[Object change descriptions]
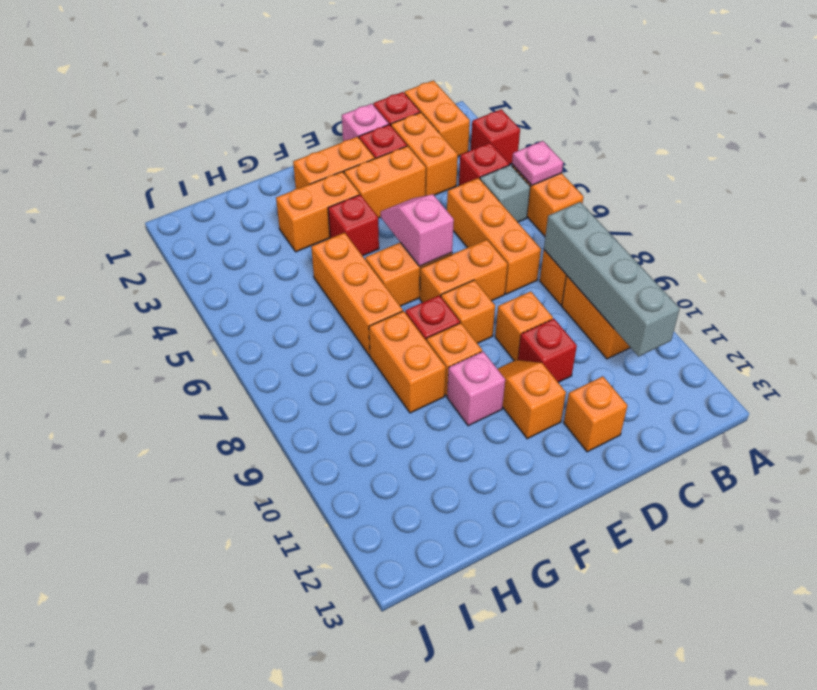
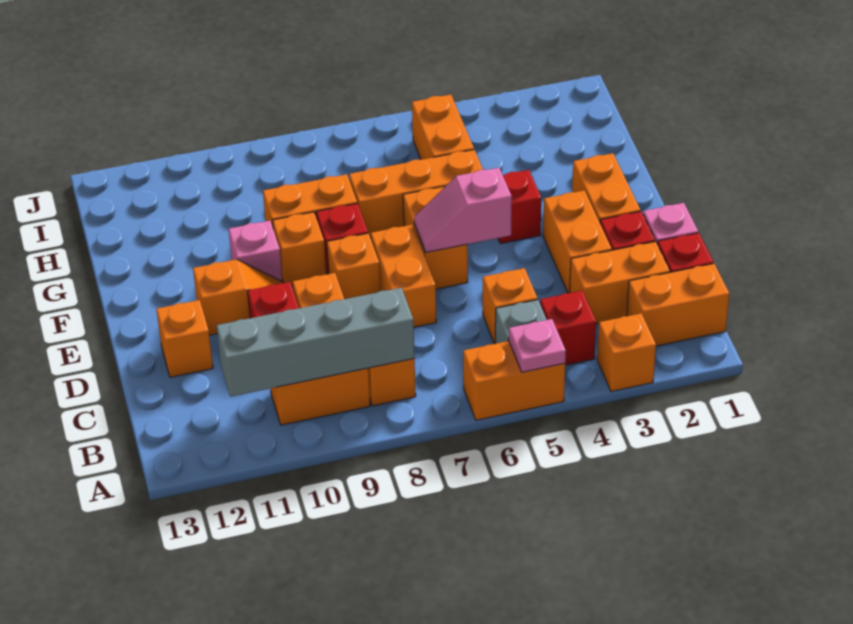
red brick A3 level 1 -> orange brick A3 level 1
orange brick C5:C7 level 1 -> orange brick C5 level 1
pink slope E5:E6 level 2 top 6 -> pink slope E5:E6 level 2 top 5
orange brick F3:G3 level 1 -> orange brick H5:I5 level 1

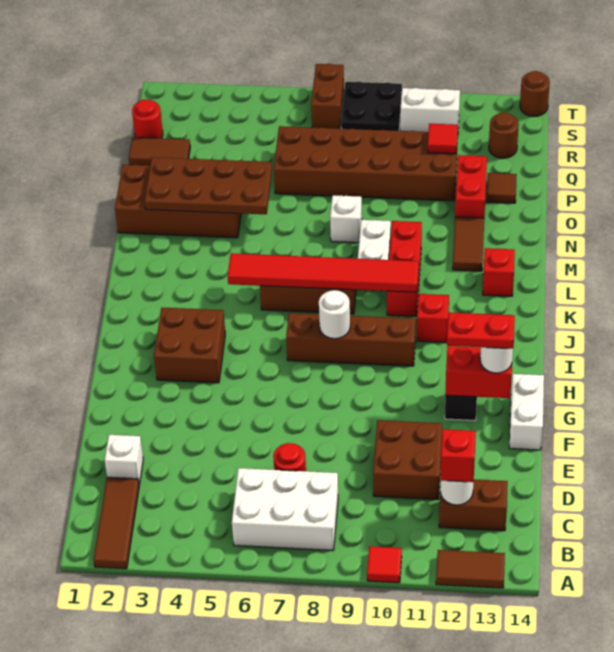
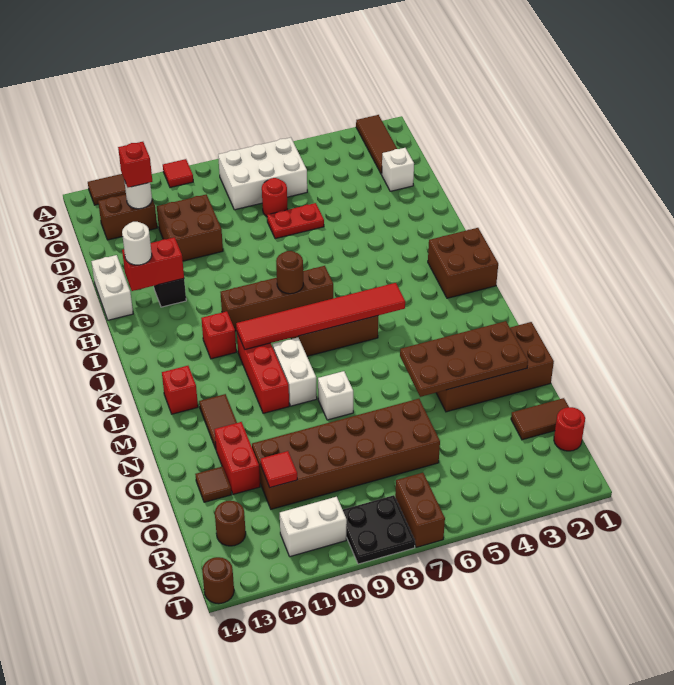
red plate G12:G13 level 4 -> red plate E6:E7 level 1
brown brick H3:I4 level 1 -> brown brick I1:J2 level 1
white round brick I8 level 2 -> brown round brick I8 level 2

**Action item**
Set down the records again verbatim, with no pictures.

**Answer section**
red brick A3 level 1 -> orange brick A3 level 1
orange brick C5:C7 level 1 -> orange brick C5 level 1
pink slope E5:E6 level 2 top 6 -> pink slope E5:E6 level 2 top 5
orange brick F3:G3 level 1 -> orange brick H5:I5 level 1

red plate G12:G13 level 4 -> red plate E6:E7 level 1
brown brick H3:I4 level 1 -> brown brick I1:J2 level 1
white round brick I8 level 2 -> brown round brick I8 level 2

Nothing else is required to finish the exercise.